- Work to be completed -
What are the lines below, starting at the line containing "CN1 pin 1: AC1 -> +5V" and ending at the line containing "R9: 56k (MID, VN) -> 2M (MID, VN)"? Write them out exactly, ends included, without pictures.

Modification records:
──────

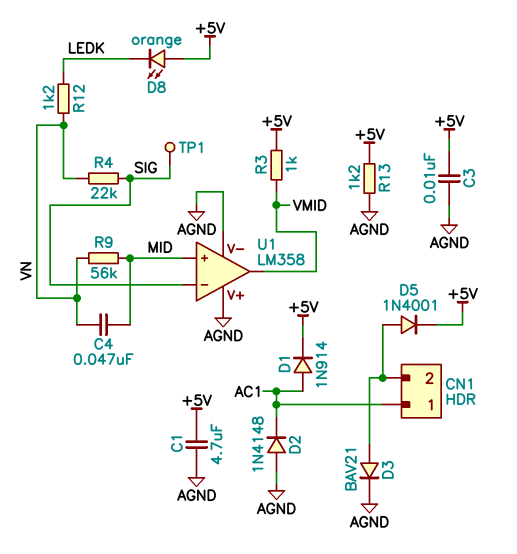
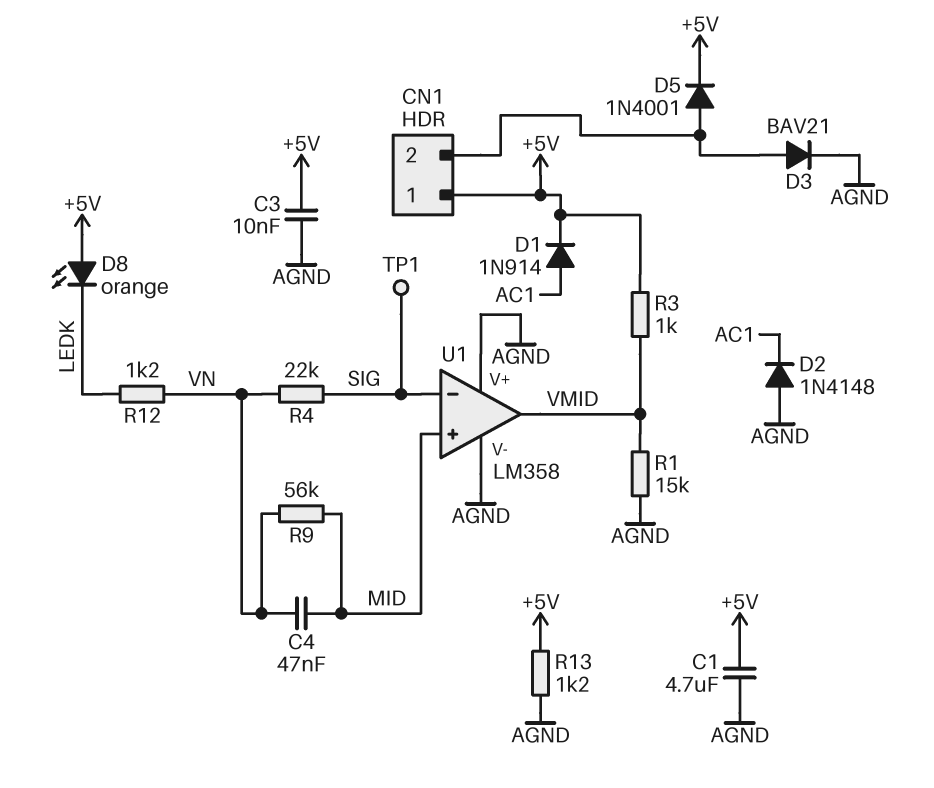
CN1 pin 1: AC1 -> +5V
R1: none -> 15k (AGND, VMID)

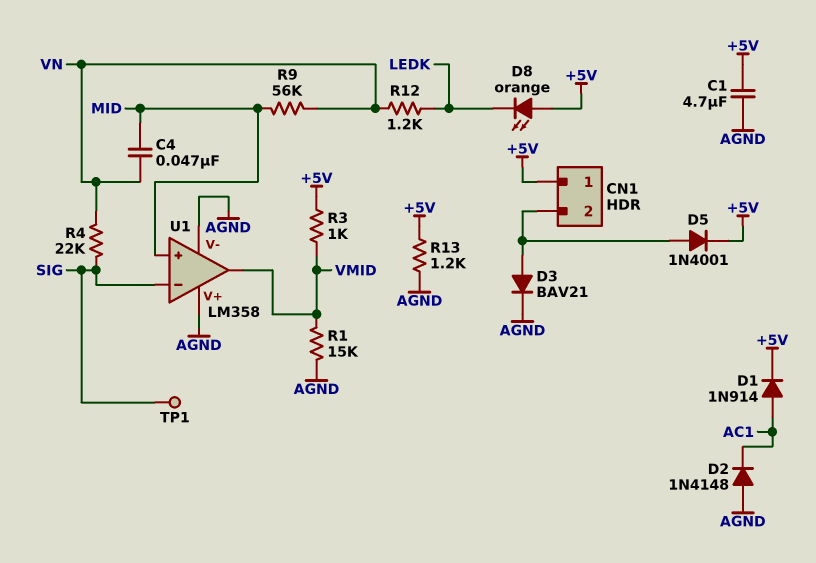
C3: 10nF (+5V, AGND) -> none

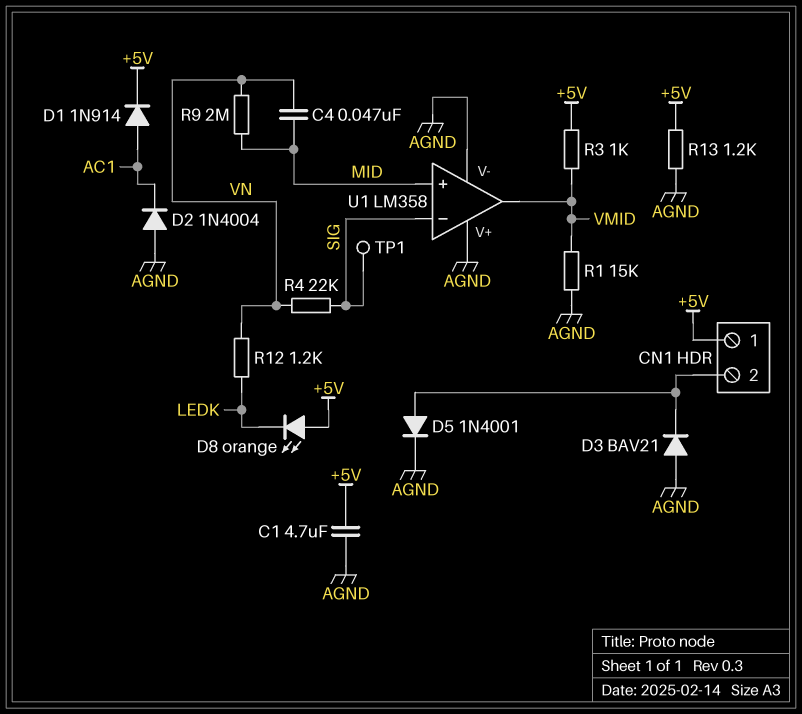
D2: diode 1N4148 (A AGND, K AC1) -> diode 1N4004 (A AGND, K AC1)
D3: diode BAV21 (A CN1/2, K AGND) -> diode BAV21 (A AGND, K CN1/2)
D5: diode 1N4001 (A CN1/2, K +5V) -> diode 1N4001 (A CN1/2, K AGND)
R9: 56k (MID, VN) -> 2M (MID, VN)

──────

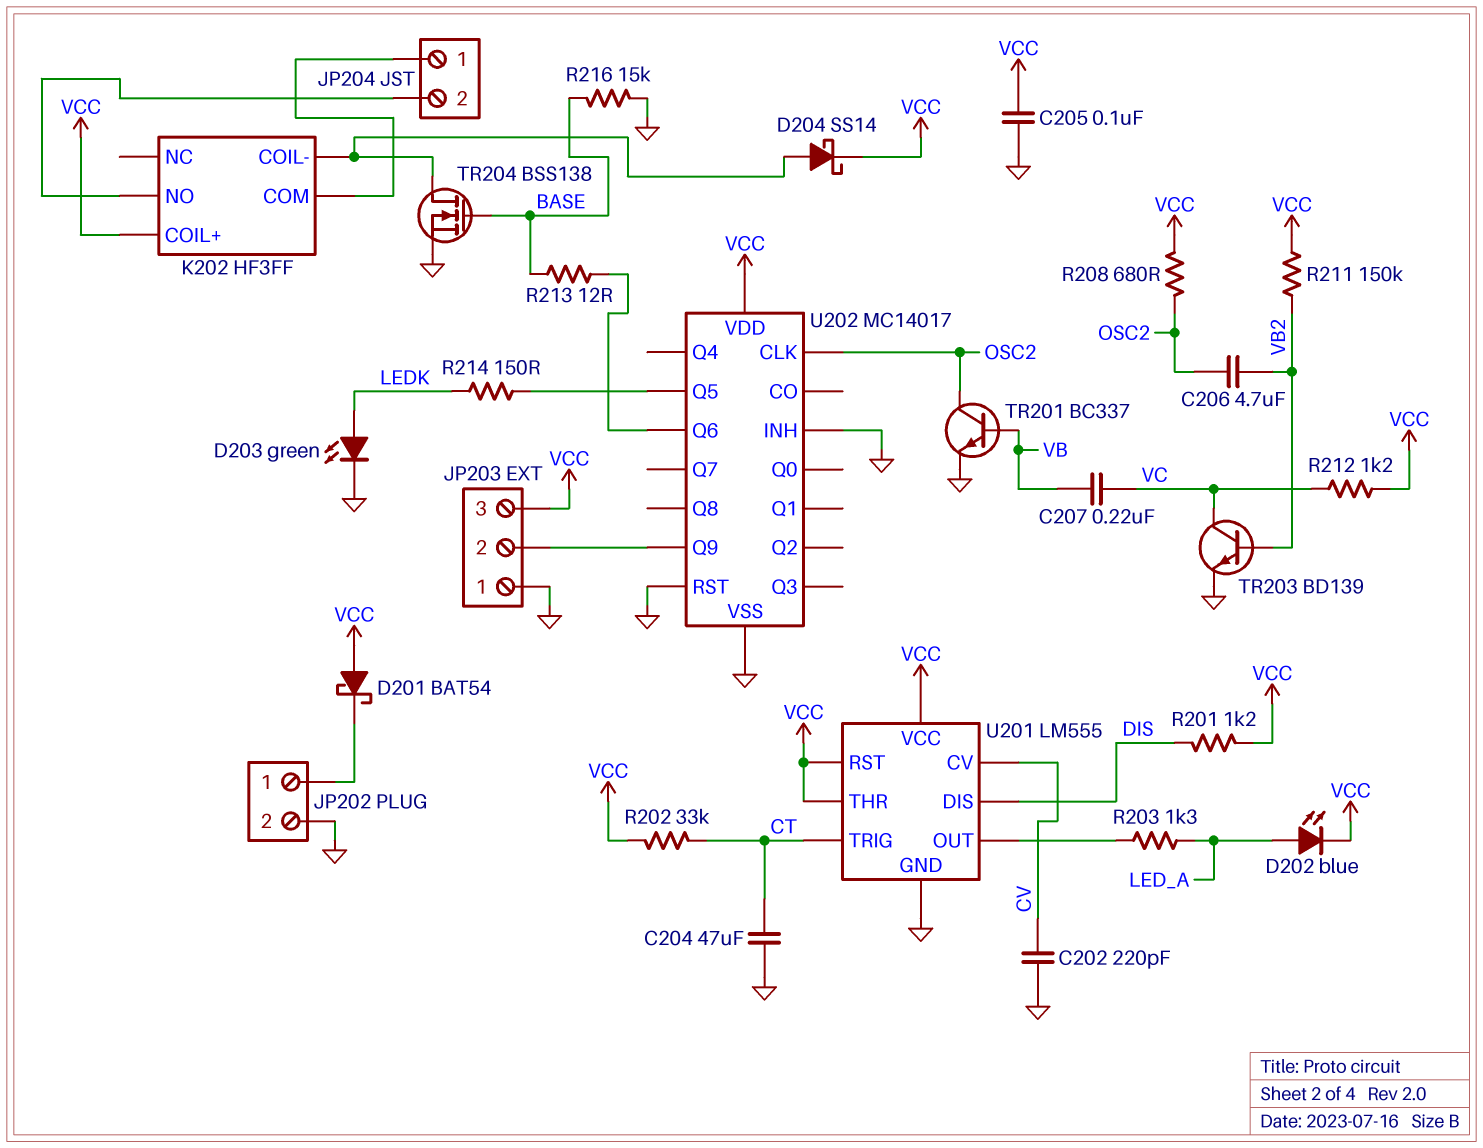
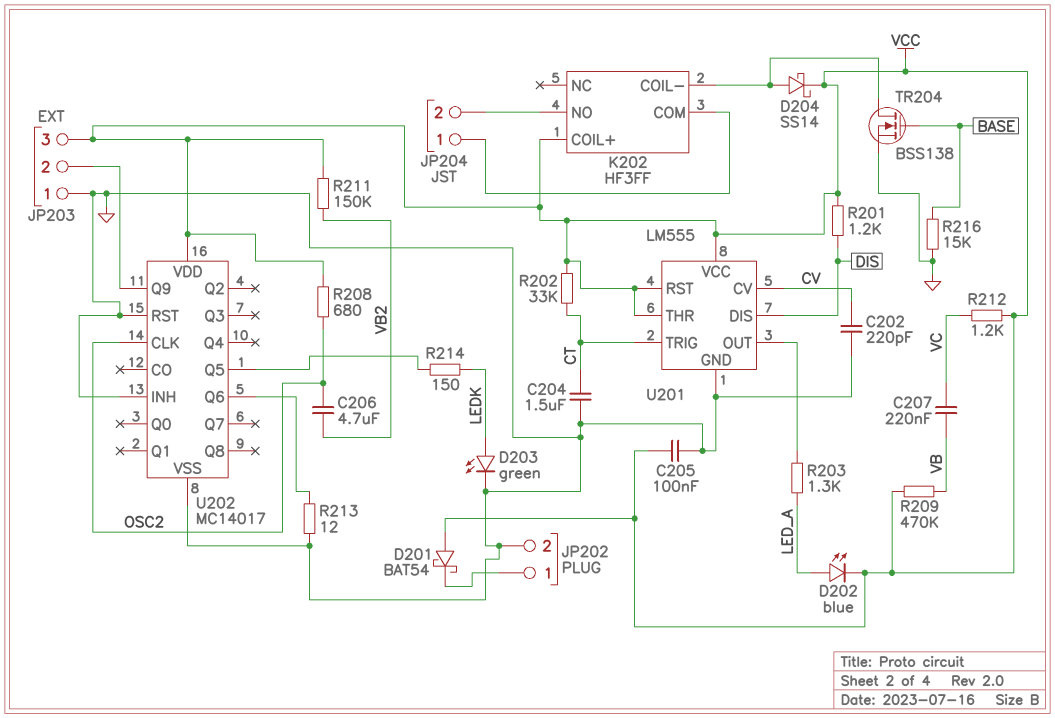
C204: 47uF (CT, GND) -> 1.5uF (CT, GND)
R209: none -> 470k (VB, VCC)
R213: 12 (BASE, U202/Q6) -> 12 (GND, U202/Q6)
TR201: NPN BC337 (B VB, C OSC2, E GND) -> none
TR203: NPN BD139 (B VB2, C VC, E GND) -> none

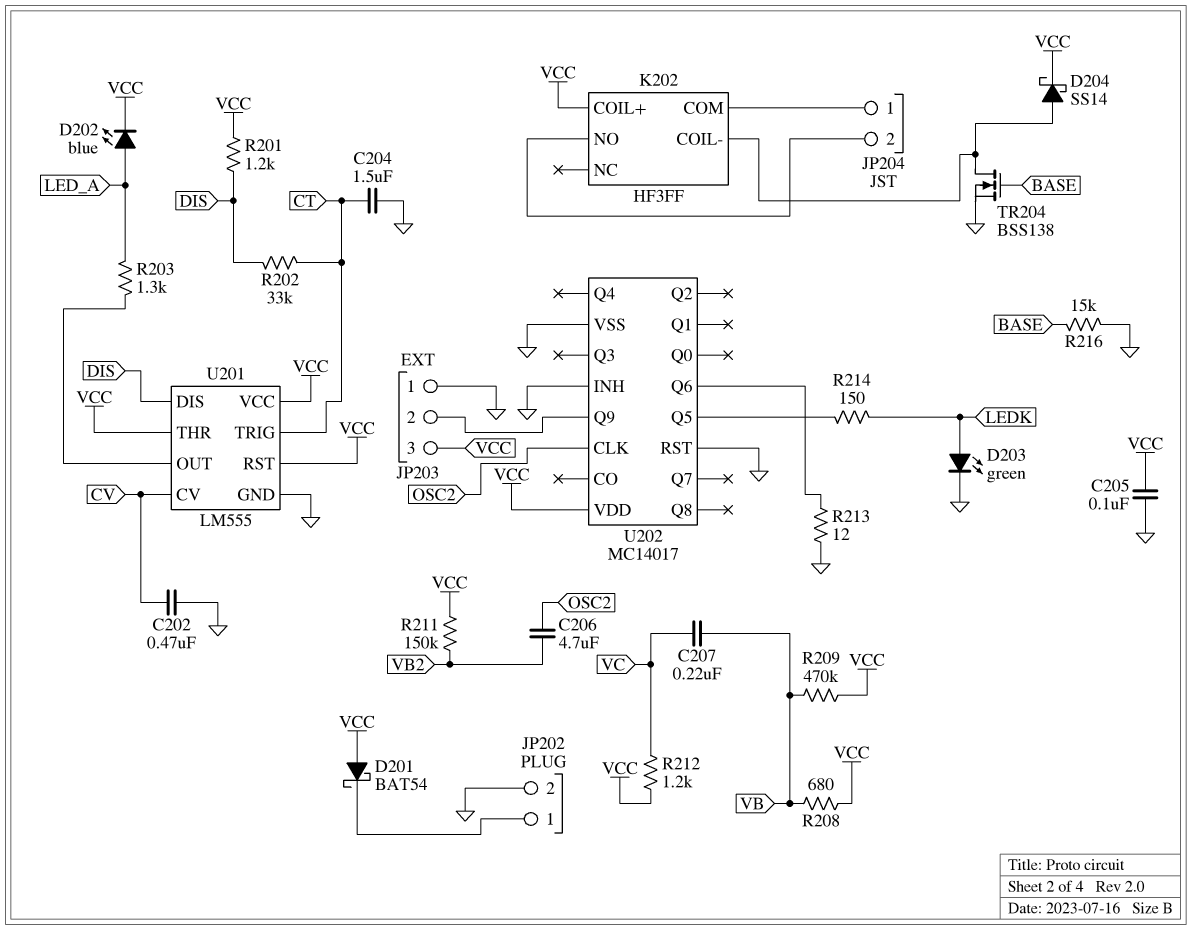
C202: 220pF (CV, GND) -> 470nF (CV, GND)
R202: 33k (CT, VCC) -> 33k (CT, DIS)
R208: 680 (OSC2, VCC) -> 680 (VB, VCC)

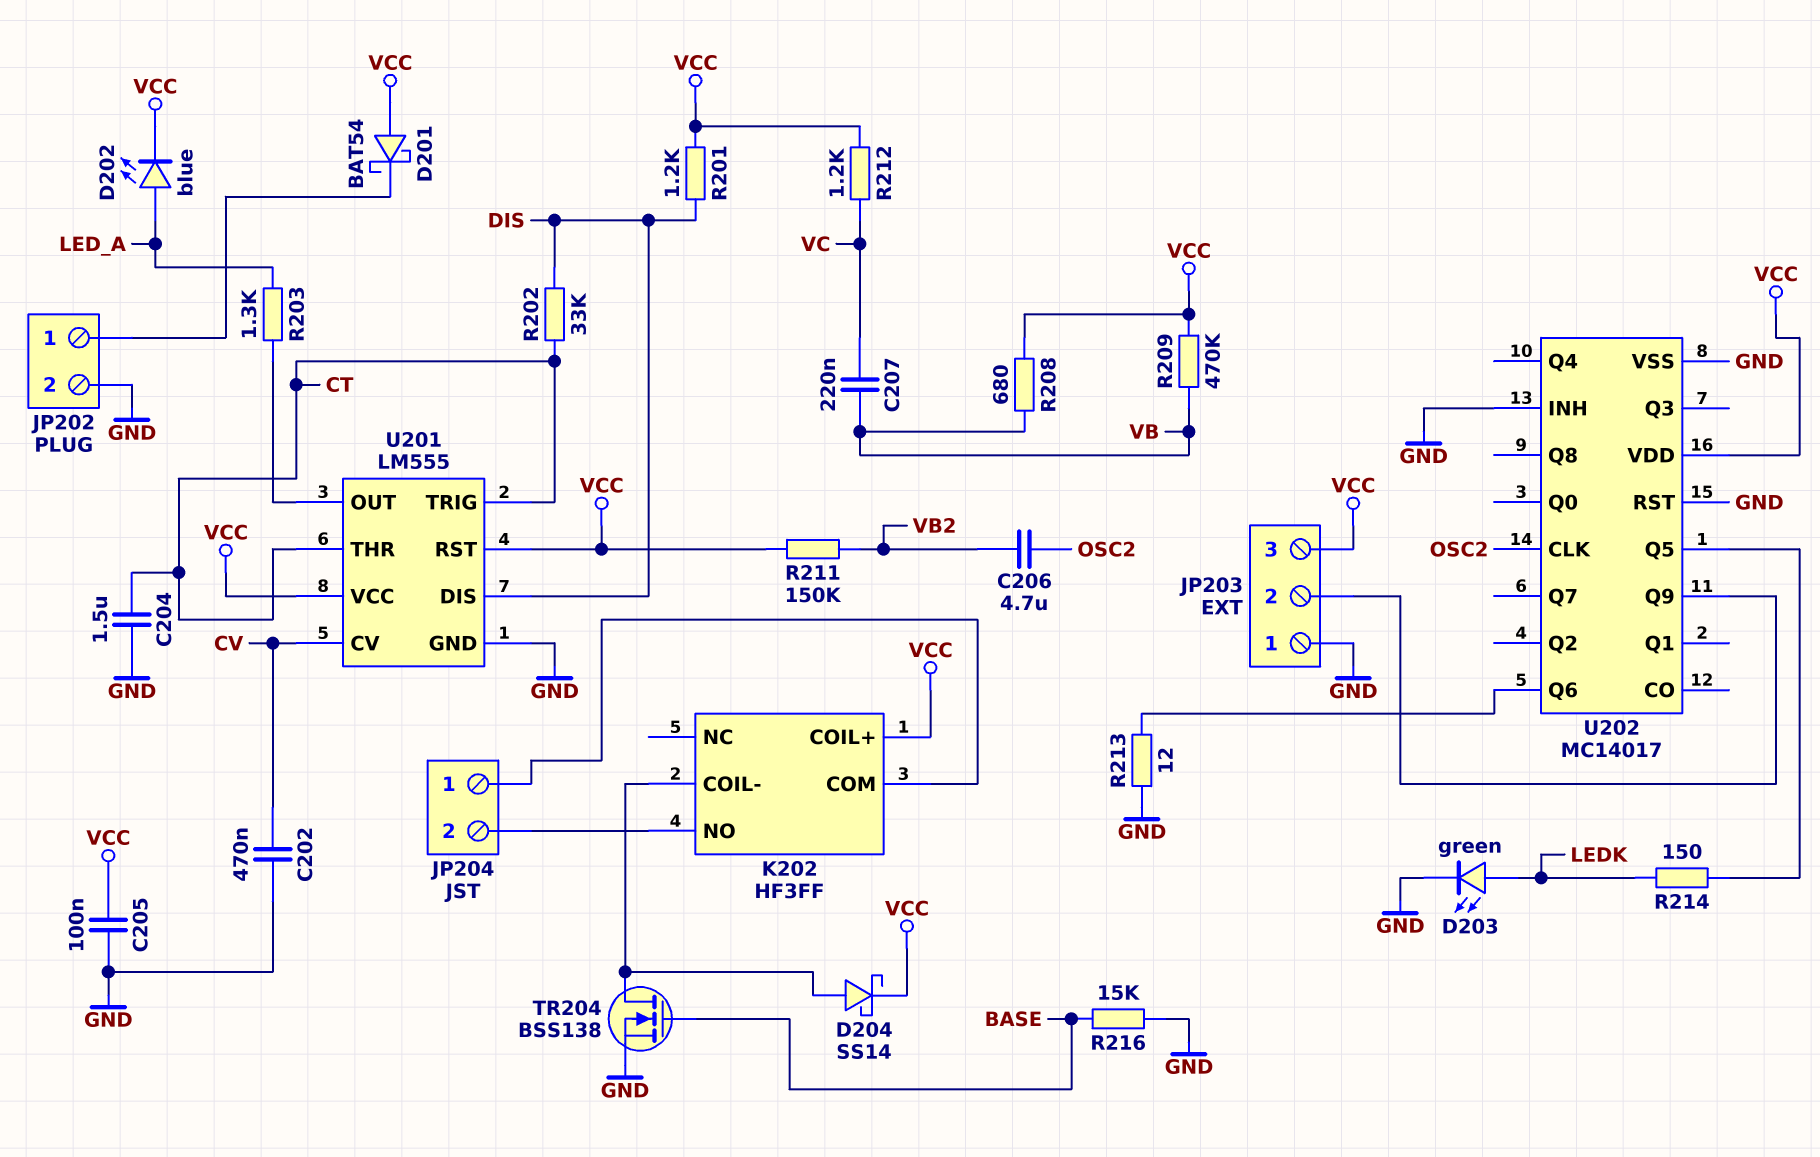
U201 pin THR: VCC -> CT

──────

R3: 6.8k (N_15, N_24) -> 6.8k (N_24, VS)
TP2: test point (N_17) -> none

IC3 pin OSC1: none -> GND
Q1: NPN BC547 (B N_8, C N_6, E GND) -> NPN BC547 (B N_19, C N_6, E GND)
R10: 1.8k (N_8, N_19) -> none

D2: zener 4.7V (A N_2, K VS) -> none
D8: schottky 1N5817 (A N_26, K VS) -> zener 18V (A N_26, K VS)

──────

- Expected output -
CN1 pin 1: AC1 -> +5V
R1: none -> 15k (AGND, VMID)

C3: 10nF (+5V, AGND) -> none

D2: diode 1N4148 (A AGND, K AC1) -> diode 1N4004 (A AGND, K AC1)
D3: diode BAV21 (A CN1/2, K AGND) -> diode BAV21 (A AGND, K CN1/2)
D5: diode 1N4001 (A CN1/2, K +5V) -> diode 1N4001 (A CN1/2, K AGND)
R9: 56k (MID, VN) -> 2M (MID, VN)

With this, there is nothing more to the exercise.